**YOUR TASK**
From the first line of the records down to the one that holds "OLED pin SCL: B6 -> B12", transcribe each line exactly and add nothing.

(Collected data entries)
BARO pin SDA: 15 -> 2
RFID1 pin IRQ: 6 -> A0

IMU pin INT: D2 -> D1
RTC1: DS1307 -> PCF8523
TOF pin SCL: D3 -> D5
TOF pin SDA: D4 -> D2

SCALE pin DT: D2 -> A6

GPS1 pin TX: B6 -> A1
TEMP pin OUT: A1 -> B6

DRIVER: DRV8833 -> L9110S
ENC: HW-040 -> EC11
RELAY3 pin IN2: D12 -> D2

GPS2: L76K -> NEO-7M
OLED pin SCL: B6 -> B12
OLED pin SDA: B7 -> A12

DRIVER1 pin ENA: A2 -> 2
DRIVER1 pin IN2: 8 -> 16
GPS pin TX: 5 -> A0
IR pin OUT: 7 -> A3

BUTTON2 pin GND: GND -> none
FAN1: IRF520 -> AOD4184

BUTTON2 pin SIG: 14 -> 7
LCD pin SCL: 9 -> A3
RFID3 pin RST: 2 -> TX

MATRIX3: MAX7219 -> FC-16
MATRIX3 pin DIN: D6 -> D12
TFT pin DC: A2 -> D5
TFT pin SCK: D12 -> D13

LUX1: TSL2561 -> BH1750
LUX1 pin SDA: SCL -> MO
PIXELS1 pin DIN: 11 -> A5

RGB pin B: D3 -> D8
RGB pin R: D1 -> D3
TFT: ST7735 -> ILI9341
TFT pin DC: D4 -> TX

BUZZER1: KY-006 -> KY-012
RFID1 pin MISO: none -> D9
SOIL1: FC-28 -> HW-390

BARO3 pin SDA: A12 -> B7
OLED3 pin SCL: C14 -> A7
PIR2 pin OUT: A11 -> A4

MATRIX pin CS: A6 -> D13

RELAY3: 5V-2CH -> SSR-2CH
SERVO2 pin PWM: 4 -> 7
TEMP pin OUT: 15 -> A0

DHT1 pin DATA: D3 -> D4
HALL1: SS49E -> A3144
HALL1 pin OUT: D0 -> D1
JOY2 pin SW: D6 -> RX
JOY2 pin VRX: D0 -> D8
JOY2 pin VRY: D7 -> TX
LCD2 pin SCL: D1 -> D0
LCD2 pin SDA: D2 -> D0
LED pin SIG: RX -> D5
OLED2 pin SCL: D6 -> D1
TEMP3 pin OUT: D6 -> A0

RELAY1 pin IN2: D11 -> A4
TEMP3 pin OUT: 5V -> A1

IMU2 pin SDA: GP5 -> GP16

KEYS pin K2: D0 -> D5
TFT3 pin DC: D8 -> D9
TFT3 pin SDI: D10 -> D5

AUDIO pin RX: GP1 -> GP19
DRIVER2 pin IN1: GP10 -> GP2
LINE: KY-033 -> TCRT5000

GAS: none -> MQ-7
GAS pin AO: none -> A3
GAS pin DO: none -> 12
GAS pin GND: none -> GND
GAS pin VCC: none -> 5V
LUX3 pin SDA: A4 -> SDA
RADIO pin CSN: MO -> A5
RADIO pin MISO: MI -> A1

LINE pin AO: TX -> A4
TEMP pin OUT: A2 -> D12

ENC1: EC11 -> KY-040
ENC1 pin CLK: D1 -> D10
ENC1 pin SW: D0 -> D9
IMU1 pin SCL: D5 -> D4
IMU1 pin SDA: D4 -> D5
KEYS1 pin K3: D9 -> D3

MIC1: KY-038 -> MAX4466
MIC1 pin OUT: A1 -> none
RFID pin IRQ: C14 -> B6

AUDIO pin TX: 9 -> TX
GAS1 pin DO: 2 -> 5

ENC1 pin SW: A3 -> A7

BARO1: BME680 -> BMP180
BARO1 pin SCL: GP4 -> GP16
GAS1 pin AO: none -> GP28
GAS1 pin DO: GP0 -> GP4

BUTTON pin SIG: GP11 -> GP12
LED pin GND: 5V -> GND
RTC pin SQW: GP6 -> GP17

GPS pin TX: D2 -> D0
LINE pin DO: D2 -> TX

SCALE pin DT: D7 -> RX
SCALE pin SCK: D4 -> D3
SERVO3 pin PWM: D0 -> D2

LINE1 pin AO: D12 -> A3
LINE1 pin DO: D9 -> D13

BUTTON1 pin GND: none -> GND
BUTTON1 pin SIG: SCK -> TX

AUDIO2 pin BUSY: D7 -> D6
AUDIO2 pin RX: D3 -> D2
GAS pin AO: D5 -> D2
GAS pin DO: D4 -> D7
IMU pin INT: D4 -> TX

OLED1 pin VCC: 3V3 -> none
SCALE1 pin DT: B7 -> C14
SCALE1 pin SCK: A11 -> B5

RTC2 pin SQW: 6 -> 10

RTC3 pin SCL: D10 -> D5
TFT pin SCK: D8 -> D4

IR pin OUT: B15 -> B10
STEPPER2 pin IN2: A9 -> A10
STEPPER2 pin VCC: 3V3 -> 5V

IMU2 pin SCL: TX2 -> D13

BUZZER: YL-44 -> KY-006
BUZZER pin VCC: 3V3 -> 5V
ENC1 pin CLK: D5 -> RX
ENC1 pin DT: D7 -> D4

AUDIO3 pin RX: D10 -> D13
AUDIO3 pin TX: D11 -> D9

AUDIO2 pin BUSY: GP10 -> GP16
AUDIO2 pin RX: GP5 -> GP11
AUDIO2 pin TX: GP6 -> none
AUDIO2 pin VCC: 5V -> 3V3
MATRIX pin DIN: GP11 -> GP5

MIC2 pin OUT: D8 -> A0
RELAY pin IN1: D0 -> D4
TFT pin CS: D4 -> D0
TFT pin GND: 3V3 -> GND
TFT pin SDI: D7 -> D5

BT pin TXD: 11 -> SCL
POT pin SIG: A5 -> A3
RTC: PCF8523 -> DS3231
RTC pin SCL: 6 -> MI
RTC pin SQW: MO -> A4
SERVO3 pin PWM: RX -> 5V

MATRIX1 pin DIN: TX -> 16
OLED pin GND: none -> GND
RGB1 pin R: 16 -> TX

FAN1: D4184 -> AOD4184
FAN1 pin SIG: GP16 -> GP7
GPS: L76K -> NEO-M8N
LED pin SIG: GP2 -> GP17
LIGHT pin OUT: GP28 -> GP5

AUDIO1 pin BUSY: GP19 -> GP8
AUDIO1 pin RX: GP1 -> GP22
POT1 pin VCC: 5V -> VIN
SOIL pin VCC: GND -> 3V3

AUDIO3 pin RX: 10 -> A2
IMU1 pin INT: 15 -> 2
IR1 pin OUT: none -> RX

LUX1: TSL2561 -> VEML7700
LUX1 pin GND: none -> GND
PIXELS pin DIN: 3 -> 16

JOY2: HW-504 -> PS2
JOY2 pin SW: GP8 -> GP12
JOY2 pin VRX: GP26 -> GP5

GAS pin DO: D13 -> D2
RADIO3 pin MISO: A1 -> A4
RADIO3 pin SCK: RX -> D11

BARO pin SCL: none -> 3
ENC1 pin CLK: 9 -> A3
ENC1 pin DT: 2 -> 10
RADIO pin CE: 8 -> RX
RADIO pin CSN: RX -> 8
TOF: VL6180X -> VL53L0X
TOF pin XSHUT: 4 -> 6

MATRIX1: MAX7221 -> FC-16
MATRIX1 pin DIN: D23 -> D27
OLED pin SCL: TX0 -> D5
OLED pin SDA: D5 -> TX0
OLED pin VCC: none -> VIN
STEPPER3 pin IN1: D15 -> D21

**ANSWER BOX**
BARO pin SDA: 15 -> 2
RFID1 pin IRQ: 6 -> A0

IMU pin INT: D2 -> D1
RTC1: DS1307 -> PCF8523
TOF pin SCL: D3 -> D5
TOF pin SDA: D4 -> D2

SCALE pin DT: D2 -> A6

GPS1 pin TX: B6 -> A1
TEMP pin OUT: A1 -> B6

DRIVER: DRV8833 -> L9110S
ENC: HW-040 -> EC11
RELAY3 pin IN2: D12 -> D2

GPS2: L76K -> NEO-7M
OLED pin SCL: B6 -> B12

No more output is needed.